[Opening Supplied data section]
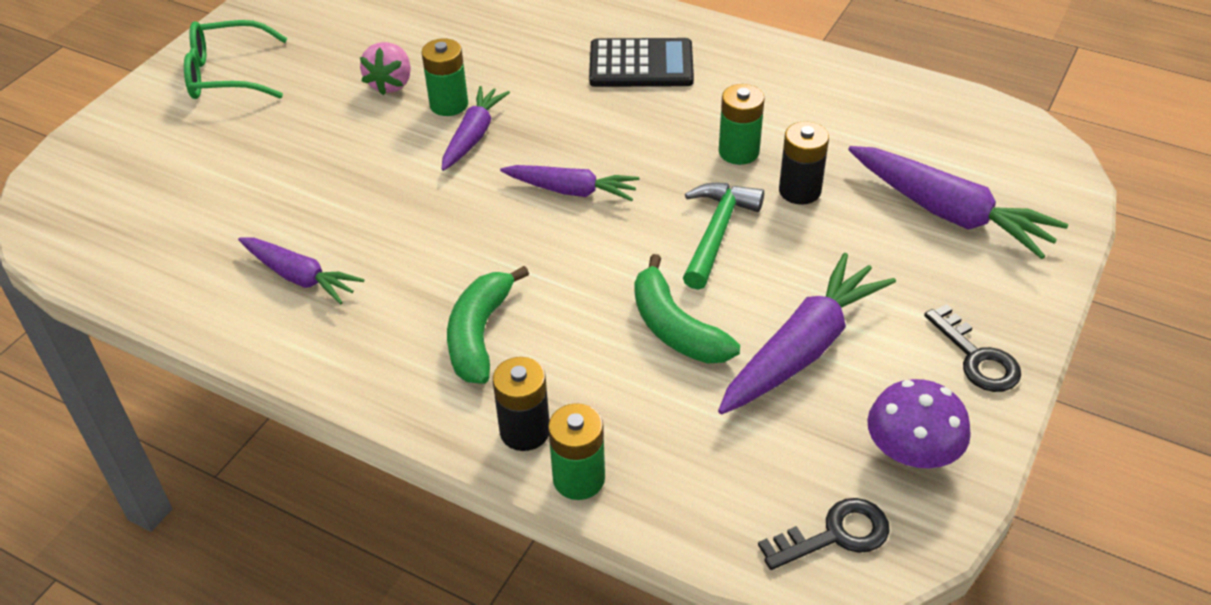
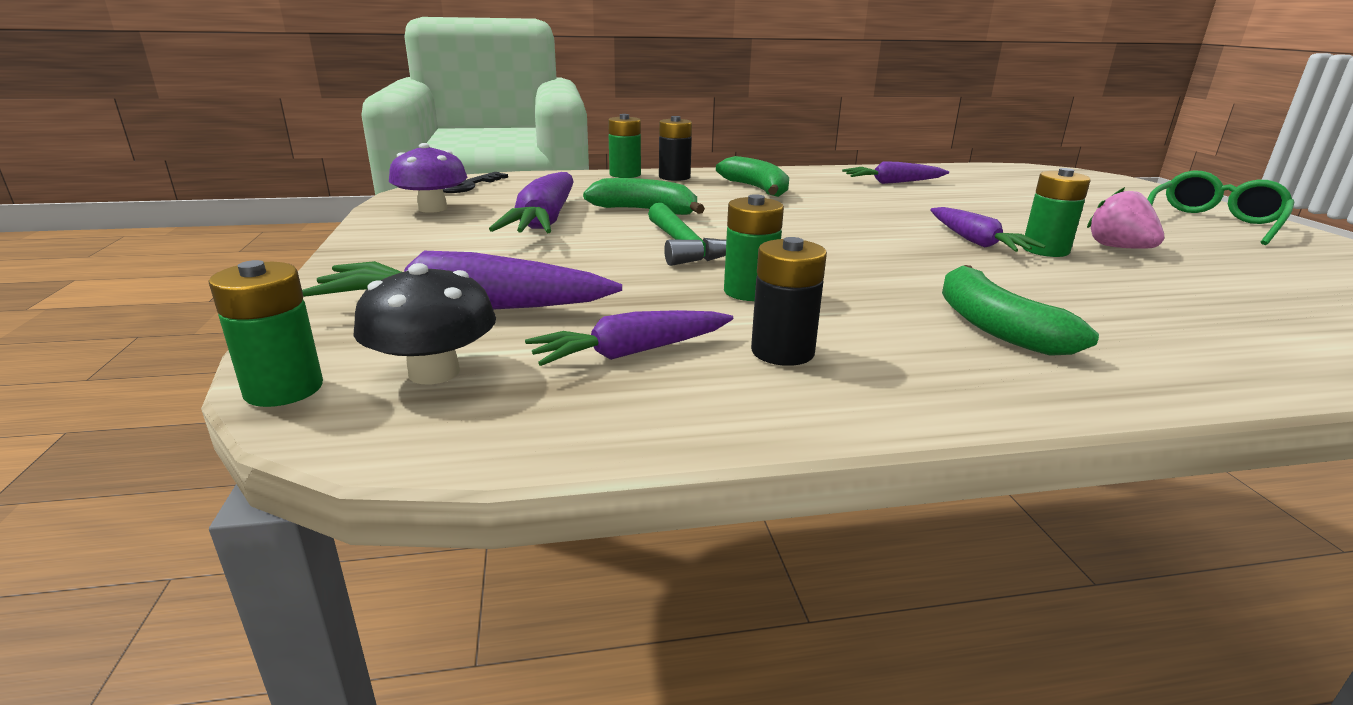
camera: 140 degrees right, 20 degrees down
(571, 190) = (835, 237): purple carrot -> purple carrot (632, 352)
(641, 64) = (995, 327): black calculator -> green banana
(799, 191) = (647, 284): black battery -> black battery (782, 352)
(976, 357) = (396, 243): black key -> none
(987, 158) = (434, 372): none -> black mushroom
(1072, 177) = (284, 389): none -> green battery

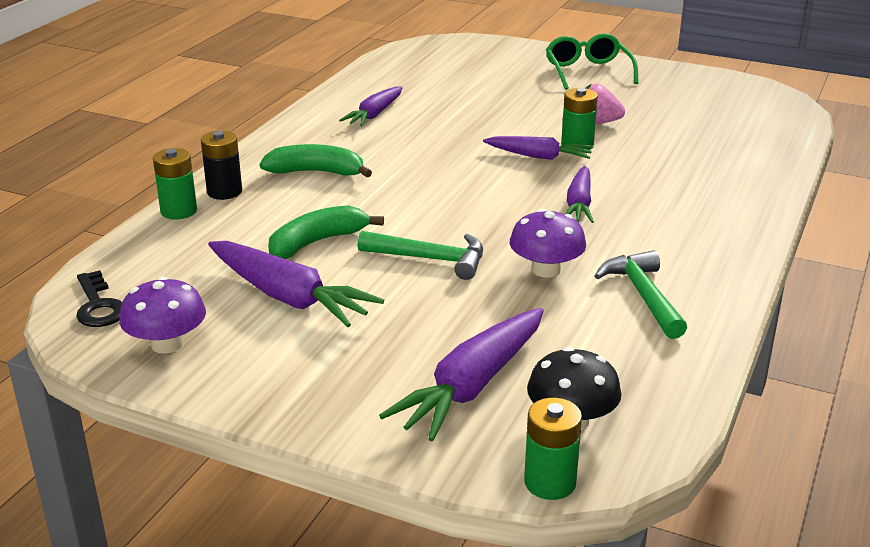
camera: 55 degrees left, 5 degrees up
(632, 352) = (602, 343): purple carrot -> purple carrot (579, 204)
(749, 292) = (546, 270): green battery -> purple mushroom
(782, 352) = (643, 296): black battery -> green hammer
(995, 327) = (667, 221): green banana -> none

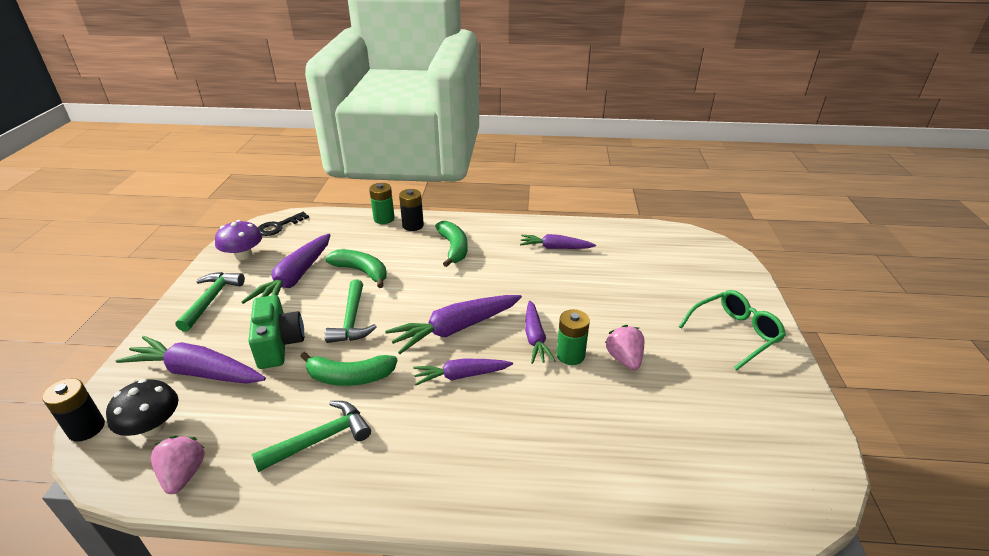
camera: 70 degrees right, 5 degrees up
(287, 376) = (211, 300): none -> green hammer
(449, 317) = (278, 344): none -> green camera
(495, 195) = (456, 329): none -> purple carrot
(546, 270) = (350, 377): purple mushroom -> green banana
(550, 482) = (86, 428): green battery -> black battery
(668, 390) = (184, 475): none -> pink strawberry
[Closing Supplied data section]
Job item:
From the records above, return each line that includes "black".

Finished task:
(641, 64) = (995, 327): black calculator -> green banana
(799, 191) = (647, 284): black battery -> black battery (782, 352)
(976, 357) = (396, 243): black key -> none
(987, 158) = (434, 372): none -> black mushroom
(782, 352) = (643, 296): black battery -> green hammer
(550, 482) = (86, 428): green battery -> black battery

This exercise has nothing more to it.